> Your goal
Set down the data that follows again, exactly as written.

::: Data section :::

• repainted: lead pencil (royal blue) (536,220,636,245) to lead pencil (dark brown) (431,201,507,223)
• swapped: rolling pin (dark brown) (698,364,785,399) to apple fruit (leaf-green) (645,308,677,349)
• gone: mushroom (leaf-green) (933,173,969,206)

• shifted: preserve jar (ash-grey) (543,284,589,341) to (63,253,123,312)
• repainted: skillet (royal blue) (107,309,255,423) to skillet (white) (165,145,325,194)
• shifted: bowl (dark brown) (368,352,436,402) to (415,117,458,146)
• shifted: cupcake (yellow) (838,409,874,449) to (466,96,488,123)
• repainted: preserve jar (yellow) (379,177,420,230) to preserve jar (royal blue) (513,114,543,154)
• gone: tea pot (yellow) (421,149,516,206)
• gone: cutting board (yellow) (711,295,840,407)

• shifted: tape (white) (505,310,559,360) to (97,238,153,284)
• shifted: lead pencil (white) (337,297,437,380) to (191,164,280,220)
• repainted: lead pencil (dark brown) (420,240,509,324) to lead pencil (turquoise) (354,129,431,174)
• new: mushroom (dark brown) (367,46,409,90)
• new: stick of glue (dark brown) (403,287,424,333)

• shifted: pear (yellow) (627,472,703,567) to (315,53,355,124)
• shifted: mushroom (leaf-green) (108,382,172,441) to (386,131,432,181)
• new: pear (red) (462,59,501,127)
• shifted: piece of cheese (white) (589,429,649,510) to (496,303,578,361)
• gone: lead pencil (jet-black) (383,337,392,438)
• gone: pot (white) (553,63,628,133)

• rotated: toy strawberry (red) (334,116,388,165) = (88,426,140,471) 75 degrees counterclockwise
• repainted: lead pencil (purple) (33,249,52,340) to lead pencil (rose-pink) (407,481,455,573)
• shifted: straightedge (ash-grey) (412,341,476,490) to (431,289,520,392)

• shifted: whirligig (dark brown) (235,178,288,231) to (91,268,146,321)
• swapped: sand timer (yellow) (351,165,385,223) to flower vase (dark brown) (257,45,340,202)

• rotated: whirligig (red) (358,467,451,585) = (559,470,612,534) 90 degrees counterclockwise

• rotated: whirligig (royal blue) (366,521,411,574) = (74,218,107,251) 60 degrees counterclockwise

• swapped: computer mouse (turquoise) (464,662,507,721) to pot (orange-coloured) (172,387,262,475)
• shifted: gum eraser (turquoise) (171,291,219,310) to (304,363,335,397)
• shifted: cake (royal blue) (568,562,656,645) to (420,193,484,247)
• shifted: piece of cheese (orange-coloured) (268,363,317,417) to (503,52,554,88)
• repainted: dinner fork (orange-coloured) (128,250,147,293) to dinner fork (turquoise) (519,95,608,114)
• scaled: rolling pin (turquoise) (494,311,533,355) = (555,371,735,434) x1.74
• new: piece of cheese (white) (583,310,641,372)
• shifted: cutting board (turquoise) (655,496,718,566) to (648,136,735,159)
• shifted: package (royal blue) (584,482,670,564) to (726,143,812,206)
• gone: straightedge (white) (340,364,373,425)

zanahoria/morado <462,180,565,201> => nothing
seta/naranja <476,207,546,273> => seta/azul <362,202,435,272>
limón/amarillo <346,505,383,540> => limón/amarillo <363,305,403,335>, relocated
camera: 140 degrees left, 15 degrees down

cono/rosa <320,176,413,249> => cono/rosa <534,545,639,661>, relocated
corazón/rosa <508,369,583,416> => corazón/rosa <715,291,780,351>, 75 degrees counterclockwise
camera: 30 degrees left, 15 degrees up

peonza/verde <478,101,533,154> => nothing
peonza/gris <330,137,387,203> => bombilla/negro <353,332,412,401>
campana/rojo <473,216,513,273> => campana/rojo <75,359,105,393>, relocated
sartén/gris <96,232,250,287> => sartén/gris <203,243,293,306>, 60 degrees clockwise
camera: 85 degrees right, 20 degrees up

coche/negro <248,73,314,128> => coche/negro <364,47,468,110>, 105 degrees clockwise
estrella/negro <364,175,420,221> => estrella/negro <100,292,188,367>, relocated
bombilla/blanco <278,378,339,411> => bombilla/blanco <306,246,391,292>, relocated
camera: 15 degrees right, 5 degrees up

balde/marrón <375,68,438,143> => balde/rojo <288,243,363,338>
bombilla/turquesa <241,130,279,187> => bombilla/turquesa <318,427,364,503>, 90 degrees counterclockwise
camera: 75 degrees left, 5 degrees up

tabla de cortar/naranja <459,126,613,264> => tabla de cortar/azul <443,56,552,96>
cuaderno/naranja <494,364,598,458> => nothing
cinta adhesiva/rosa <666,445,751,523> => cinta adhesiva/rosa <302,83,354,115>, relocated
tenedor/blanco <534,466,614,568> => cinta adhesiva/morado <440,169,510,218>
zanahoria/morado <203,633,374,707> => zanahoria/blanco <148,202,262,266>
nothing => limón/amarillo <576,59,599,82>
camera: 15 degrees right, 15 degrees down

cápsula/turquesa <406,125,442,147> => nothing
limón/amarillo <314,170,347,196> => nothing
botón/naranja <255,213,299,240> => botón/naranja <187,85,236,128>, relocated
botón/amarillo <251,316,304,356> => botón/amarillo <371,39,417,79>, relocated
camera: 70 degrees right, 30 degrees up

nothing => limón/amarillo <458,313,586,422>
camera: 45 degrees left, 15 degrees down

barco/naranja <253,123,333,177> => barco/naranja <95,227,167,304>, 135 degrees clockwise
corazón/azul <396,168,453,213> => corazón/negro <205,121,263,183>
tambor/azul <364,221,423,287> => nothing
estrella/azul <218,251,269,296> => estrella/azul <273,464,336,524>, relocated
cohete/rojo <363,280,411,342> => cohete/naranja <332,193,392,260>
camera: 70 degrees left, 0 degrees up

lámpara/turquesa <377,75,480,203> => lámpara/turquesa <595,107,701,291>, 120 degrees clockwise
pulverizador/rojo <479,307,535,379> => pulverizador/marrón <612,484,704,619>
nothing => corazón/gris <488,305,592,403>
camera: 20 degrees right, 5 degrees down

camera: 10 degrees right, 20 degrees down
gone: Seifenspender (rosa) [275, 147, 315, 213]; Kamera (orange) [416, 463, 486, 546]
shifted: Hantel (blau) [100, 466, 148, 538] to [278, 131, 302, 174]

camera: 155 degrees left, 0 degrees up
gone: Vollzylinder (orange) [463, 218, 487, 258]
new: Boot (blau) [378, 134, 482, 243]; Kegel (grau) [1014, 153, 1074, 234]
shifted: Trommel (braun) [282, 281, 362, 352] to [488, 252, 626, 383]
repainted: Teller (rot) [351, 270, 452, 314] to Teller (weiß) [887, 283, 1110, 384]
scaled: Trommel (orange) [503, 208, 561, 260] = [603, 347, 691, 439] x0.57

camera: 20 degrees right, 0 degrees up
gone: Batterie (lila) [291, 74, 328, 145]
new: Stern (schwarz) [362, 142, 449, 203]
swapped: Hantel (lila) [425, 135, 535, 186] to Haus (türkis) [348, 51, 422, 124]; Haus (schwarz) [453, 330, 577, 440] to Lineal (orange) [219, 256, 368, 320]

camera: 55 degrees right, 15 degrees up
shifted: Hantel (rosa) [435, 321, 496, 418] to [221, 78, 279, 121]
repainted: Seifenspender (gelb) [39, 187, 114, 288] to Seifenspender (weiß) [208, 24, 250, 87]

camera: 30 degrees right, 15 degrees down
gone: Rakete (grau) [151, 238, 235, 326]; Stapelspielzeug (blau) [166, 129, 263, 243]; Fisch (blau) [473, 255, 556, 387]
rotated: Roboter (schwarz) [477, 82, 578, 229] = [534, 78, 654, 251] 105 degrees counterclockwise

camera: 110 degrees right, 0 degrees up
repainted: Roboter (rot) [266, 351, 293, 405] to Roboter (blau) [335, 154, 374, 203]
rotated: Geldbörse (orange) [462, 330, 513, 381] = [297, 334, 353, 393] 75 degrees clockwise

:::

> Result of the task
• repainted: lead pencil (royal blue) (536,220,636,245) to lead pencil (dark brown) (431,201,507,223)
• swapped: rolling pin (dark brown) (698,364,785,399) to apple fruit (leaf-green) (645,308,677,349)
• gone: mushroom (leaf-green) (933,173,969,206)

• shifted: preserve jar (ash-grey) (543,284,589,341) to (63,253,123,312)
• repainted: skillet (royal blue) (107,309,255,423) to skillet (white) (165,145,325,194)
• shifted: bowl (dark brown) (368,352,436,402) to (415,117,458,146)
• shifted: cupcake (yellow) (838,409,874,449) to (466,96,488,123)
• repainted: preserve jar (yellow) (379,177,420,230) to preserve jar (royal blue) (513,114,543,154)
• gone: tea pot (yellow) (421,149,516,206)
• gone: cutting board (yellow) (711,295,840,407)

• shifted: tape (white) (505,310,559,360) to (97,238,153,284)
• shifted: lead pencil (white) (337,297,437,380) to (191,164,280,220)
• repainted: lead pencil (dark brown) (420,240,509,324) to lead pencil (turquoise) (354,129,431,174)
• new: mushroom (dark brown) (367,46,409,90)
• new: stick of glue (dark brown) (403,287,424,333)

• shifted: pear (yellow) (627,472,703,567) to (315,53,355,124)
• shifted: mushroom (leaf-green) (108,382,172,441) to (386,131,432,181)
• new: pear (red) (462,59,501,127)
• shifted: piece of cheese (white) (589,429,649,510) to (496,303,578,361)
• gone: lead pencil (jet-black) (383,337,392,438)
• gone: pot (white) (553,63,628,133)

• rotated: toy strawberry (red) (334,116,388,165) = (88,426,140,471) 75 degrees counterclockwise
• repainted: lead pencil (purple) (33,249,52,340) to lead pencil (rose-pink) (407,481,455,573)
• shifted: straightedge (ash-grey) (412,341,476,490) to (431,289,520,392)

• shifted: whirligig (dark brown) (235,178,288,231) to (91,268,146,321)
• swapped: sand timer (yellow) (351,165,385,223) to flower vase (dark brown) (257,45,340,202)

• rotated: whirligig (red) (358,467,451,585) = (559,470,612,534) 90 degrees counterclockwise

• rotated: whirligig (royal blue) (366,521,411,574) = (74,218,107,251) 60 degrees counterclockwise

• swapped: computer mouse (turquoise) (464,662,507,721) to pot (orange-coloured) (172,387,262,475)
• shifted: gum eraser (turquoise) (171,291,219,310) to (304,363,335,397)
• shifted: cake (royal blue) (568,562,656,645) to (420,193,484,247)
• shifted: piece of cheese (orange-coloured) (268,363,317,417) to (503,52,554,88)
• repainted: dinner fork (orange-coloured) (128,250,147,293) to dinner fork (turquoise) (519,95,608,114)
• scaled: rolling pin (turquoise) (494,311,533,355) = (555,371,735,434) x1.74
• new: piece of cheese (white) (583,310,641,372)
• shifted: cutting board (turquoise) (655,496,718,566) to (648,136,735,159)
• shifted: package (royal blue) (584,482,670,564) to (726,143,812,206)
• gone: straightedge (white) (340,364,373,425)

zanahoria/morado <462,180,565,201> => nothing
seta/naranja <476,207,546,273> => seta/azul <362,202,435,272>
limón/amarillo <346,505,383,540> => limón/amarillo <363,305,403,335>, relocated
camera: 140 degrees left, 15 degrees down

cono/rosa <320,176,413,249> => cono/rosa <534,545,639,661>, relocated
corazón/rosa <508,369,583,416> => corazón/rosa <715,291,780,351>, 75 degrees counterclockwise
camera: 30 degrees left, 15 degrees up

peonza/verde <478,101,533,154> => nothing
peonza/gris <330,137,387,203> => bombilla/negro <353,332,412,401>
campana/rojo <473,216,513,273> => campana/rojo <75,359,105,393>, relocated
sartén/gris <96,232,250,287> => sartén/gris <203,243,293,306>, 60 degrees clockwise
camera: 85 degrees right, 20 degrees up

coche/negro <248,73,314,128> => coche/negro <364,47,468,110>, 105 degrees clockwise
estrella/negro <364,175,420,221> => estrella/negro <100,292,188,367>, relocated
bombilla/blanco <278,378,339,411> => bombilla/blanco <306,246,391,292>, relocated
camera: 15 degrees right, 5 degrees up

balde/marrón <375,68,438,143> => balde/rojo <288,243,363,338>
bombilla/turquesa <241,130,279,187> => bombilla/turquesa <318,427,364,503>, 90 degrees counterclockwise
camera: 75 degrees left, 5 degrees up

tabla de cortar/naranja <459,126,613,264> => tabla de cortar/azul <443,56,552,96>
cuaderno/naranja <494,364,598,458> => nothing
cinta adhesiva/rosa <666,445,751,523> => cinta adhesiva/rosa <302,83,354,115>, relocated
tenedor/blanco <534,466,614,568> => cinta adhesiva/morado <440,169,510,218>
zanahoria/morado <203,633,374,707> => zanahoria/blanco <148,202,262,266>
nothing => limón/amarillo <576,59,599,82>
camera: 15 degrees right, 15 degrees down

cápsula/turquesa <406,125,442,147> => nothing
limón/amarillo <314,170,347,196> => nothing
botón/naranja <255,213,299,240> => botón/naranja <187,85,236,128>, relocated
botón/amarillo <251,316,304,356> => botón/amarillo <371,39,417,79>, relocated
camera: 70 degrees right, 30 degrees up

nothing => limón/amarillo <458,313,586,422>
camera: 45 degrees left, 15 degrees down

barco/naranja <253,123,333,177> => barco/naranja <95,227,167,304>, 135 degrees clockwise
corazón/azul <396,168,453,213> => corazón/negro <205,121,263,183>
tambor/azul <364,221,423,287> => nothing
estrella/azul <218,251,269,296> => estrella/azul <273,464,336,524>, relocated
cohete/rojo <363,280,411,342> => cohete/naranja <332,193,392,260>
camera: 70 degrees left, 0 degrees up

lámpara/turquesa <377,75,480,203> => lámpara/turquesa <595,107,701,291>, 120 degrees clockwise
pulverizador/rojo <479,307,535,379> => pulverizador/marrón <612,484,704,619>
nothing => corazón/gris <488,305,592,403>
camera: 20 degrees right, 5 degrees down

camera: 10 degrees right, 20 degrees down
gone: Seifenspender (rosa) [275, 147, 315, 213]; Kamera (orange) [416, 463, 486, 546]
shifted: Hantel (blau) [100, 466, 148, 538] to [278, 131, 302, 174]

camera: 155 degrees left, 0 degrees up
gone: Vollzylinder (orange) [463, 218, 487, 258]
new: Boot (blau) [378, 134, 482, 243]; Kegel (grau) [1014, 153, 1074, 234]
shifted: Trommel (braun) [282, 281, 362, 352] to [488, 252, 626, 383]
repainted: Teller (rot) [351, 270, 452, 314] to Teller (weiß) [887, 283, 1110, 384]
scaled: Trommel (orange) [503, 208, 561, 260] = [603, 347, 691, 439] x0.57

camera: 20 degrees right, 0 degrees up
gone: Batterie (lila) [291, 74, 328, 145]
new: Stern (schwarz) [362, 142, 449, 203]
swapped: Hantel (lila) [425, 135, 535, 186] to Haus (türkis) [348, 51, 422, 124]; Haus (schwarz) [453, 330, 577, 440] to Lineal (orange) [219, 256, 368, 320]

camera: 55 degrees right, 15 degrees up
shifted: Hantel (rosa) [435, 321, 496, 418] to [221, 78, 279, 121]
repainted: Seifenspender (gelb) [39, 187, 114, 288] to Seifenspender (weiß) [208, 24, 250, 87]

camera: 30 degrees right, 15 degrees down
gone: Rakete (grau) [151, 238, 235, 326]; Stapelspielzeug (blau) [166, 129, 263, 243]; Fisch (blau) [473, 255, 556, 387]
rotated: Roboter (schwarz) [477, 82, 578, 229] = [534, 78, 654, 251] 105 degrees counterclockwise

camera: 110 degrees right, 0 degrees up
repainted: Roboter (rot) [266, 351, 293, 405] to Roboter (blau) [335, 154, 374, 203]
rotated: Geldbörse (orange) [462, 330, 513, 381] = [297, 334, 353, 393] 75 degrees clockwise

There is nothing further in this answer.